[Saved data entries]
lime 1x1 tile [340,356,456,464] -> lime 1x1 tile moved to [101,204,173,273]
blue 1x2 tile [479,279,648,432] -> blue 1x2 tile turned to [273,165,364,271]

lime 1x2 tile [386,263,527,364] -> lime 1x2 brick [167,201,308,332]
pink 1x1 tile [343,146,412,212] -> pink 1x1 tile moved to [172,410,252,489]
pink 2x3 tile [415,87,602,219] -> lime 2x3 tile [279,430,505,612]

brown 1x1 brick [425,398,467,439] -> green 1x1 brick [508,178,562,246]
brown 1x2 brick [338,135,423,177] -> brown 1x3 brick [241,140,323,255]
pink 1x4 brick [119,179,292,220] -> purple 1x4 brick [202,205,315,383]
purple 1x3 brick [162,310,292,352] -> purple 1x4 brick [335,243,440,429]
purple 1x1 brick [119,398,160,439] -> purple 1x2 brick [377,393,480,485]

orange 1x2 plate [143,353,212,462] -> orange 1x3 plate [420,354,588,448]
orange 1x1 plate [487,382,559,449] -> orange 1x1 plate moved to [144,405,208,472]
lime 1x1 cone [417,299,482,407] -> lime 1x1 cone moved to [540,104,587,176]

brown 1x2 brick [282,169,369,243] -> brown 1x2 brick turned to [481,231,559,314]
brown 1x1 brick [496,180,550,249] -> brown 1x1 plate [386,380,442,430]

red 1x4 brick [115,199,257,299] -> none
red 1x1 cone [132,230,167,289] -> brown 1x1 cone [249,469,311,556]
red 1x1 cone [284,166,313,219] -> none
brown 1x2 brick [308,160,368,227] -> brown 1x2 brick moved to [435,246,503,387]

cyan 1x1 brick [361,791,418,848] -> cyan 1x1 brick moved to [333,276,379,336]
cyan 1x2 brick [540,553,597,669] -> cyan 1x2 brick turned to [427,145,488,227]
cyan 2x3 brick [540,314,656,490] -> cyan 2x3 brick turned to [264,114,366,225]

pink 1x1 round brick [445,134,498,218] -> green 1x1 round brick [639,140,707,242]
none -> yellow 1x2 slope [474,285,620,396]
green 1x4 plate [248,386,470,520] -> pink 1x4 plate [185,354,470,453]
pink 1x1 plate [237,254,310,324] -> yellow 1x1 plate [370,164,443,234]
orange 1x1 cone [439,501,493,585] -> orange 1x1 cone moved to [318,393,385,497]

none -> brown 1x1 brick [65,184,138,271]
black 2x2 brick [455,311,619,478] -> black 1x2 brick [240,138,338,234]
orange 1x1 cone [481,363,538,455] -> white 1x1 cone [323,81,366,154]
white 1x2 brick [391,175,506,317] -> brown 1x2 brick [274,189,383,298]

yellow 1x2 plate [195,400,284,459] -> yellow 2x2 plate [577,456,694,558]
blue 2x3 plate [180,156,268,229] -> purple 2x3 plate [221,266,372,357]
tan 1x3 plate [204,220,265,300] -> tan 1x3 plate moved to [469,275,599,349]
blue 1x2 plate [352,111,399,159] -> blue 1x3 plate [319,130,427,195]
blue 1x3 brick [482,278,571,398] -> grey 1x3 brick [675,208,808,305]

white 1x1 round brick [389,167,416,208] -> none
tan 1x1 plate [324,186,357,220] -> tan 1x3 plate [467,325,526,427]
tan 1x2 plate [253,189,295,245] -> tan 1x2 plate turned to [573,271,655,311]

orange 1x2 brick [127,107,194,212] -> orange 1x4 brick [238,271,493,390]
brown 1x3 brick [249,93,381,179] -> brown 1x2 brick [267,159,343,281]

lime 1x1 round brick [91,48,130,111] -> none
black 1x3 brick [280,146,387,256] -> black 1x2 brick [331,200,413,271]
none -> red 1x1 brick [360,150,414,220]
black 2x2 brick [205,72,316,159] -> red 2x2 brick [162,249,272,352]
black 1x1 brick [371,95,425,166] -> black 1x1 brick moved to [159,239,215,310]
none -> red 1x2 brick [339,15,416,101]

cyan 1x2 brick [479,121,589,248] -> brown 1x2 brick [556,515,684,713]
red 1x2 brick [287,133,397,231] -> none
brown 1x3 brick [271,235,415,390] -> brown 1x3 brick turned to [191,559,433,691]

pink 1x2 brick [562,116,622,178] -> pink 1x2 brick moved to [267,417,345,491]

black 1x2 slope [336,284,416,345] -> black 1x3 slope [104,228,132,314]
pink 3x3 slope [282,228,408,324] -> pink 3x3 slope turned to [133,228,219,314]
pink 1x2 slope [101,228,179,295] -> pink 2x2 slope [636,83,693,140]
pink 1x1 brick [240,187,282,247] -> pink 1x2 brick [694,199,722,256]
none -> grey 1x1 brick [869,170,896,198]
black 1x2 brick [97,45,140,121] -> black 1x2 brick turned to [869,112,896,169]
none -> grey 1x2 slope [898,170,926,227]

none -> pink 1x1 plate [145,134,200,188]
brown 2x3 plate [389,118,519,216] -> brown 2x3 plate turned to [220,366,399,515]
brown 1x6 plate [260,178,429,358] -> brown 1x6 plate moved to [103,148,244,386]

**THE PROBLEM**
Copying begins at the line that holds "none -> grey 1x2 slope [898,170,926,227]" and ends at the last line of the data above, with both included and each line kept exactly.

**SOLUTION BELOW**
none -> grey 1x2 slope [898,170,926,227]

none -> pink 1x1 plate [145,134,200,188]
brown 2x3 plate [389,118,519,216] -> brown 2x3 plate turned to [220,366,399,515]
brown 1x6 plate [260,178,429,358] -> brown 1x6 plate moved to [103,148,244,386]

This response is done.